Go to the line holding "brown toothbrush: 4 -> 2" in the data below and repeat it exactly, then each line after it up to and including the one holding "white notebook: 2 -> 3". Omit pictures.

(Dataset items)
============================================================

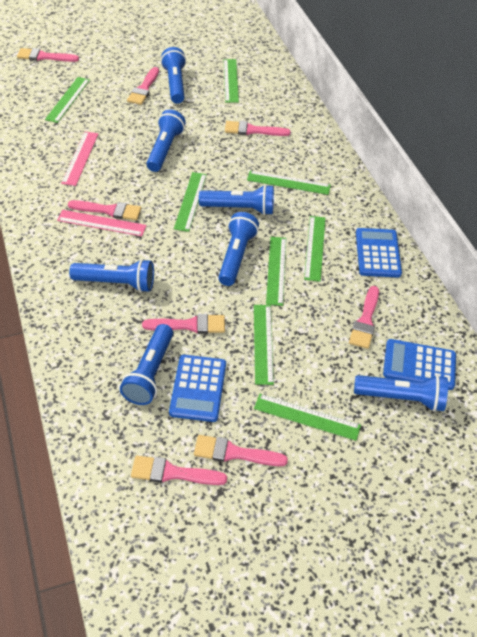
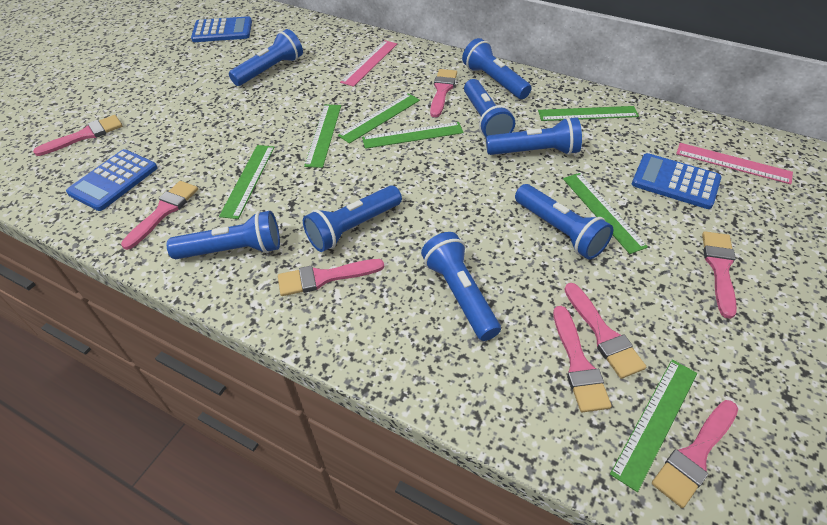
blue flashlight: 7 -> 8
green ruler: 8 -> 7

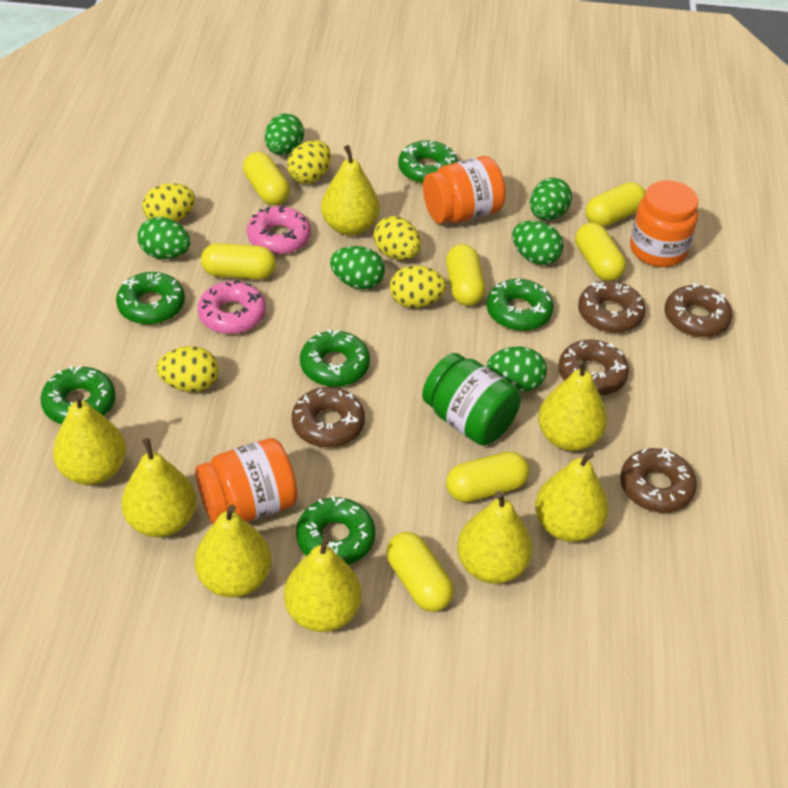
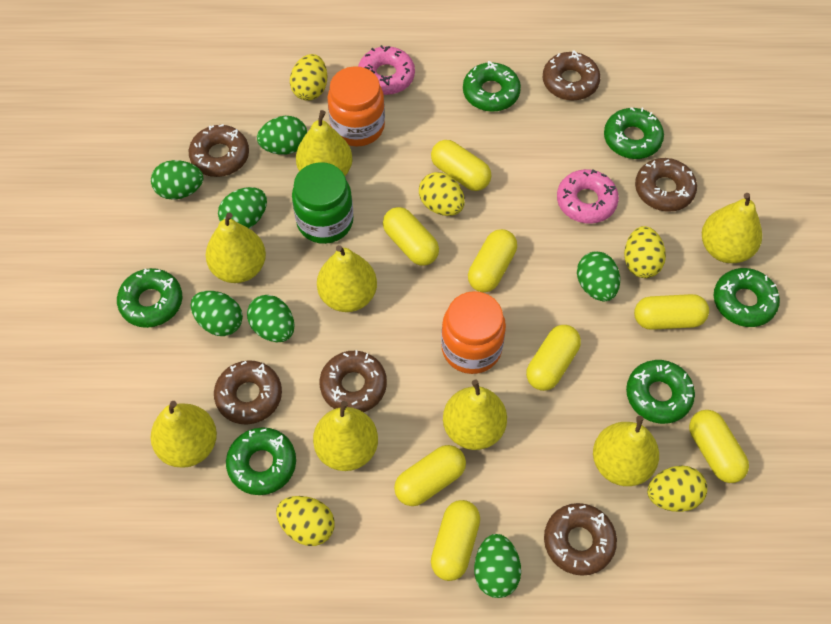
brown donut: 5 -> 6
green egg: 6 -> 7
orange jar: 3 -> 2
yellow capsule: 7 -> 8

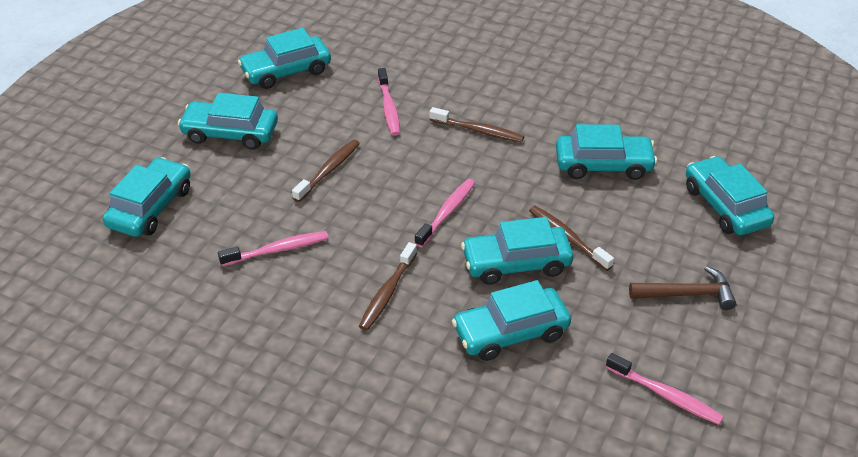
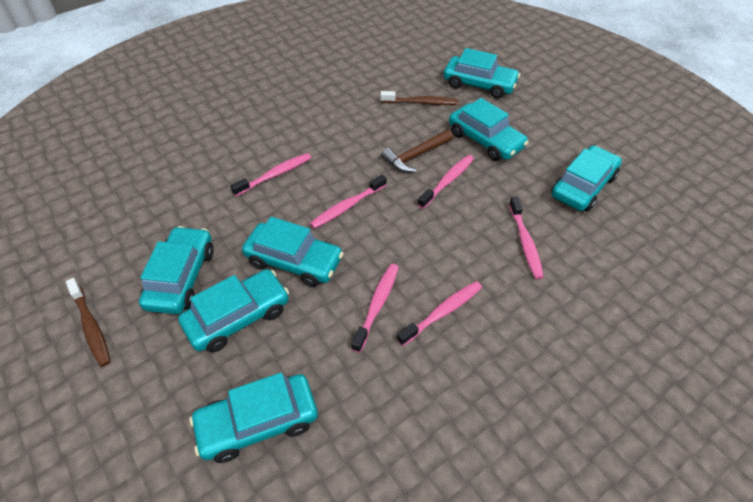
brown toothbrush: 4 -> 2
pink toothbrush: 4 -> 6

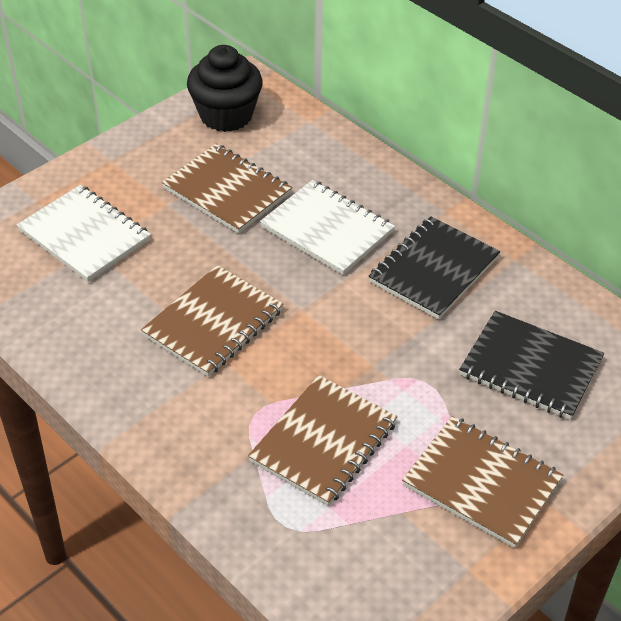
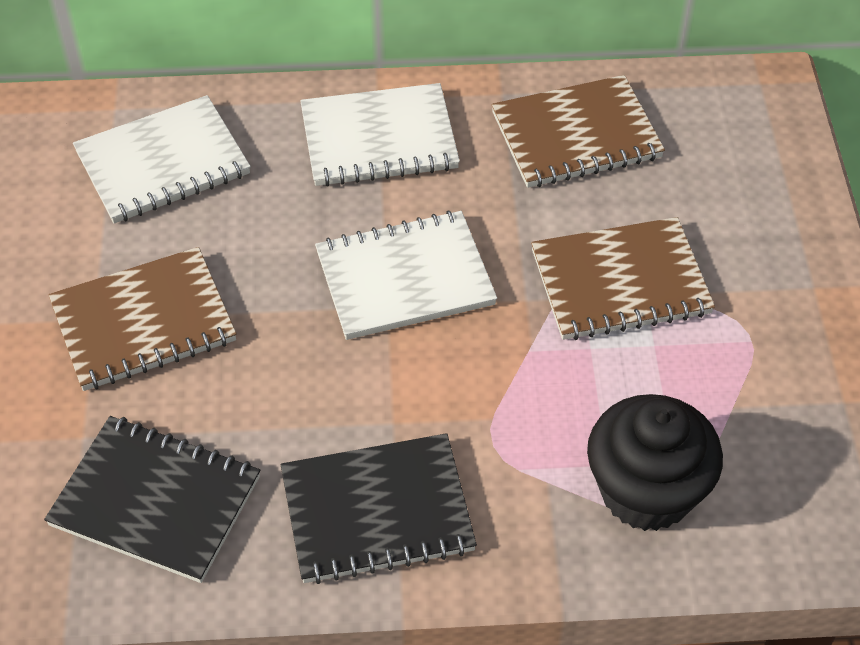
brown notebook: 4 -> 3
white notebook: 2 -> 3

============================================================

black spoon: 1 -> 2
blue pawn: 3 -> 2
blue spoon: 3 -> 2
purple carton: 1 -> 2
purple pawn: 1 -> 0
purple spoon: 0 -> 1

============================================================

__Task result__.
brown toothbrush: 4 -> 2
pink toothbrush: 4 -> 6

brown notebook: 4 -> 3
white notebook: 2 -> 3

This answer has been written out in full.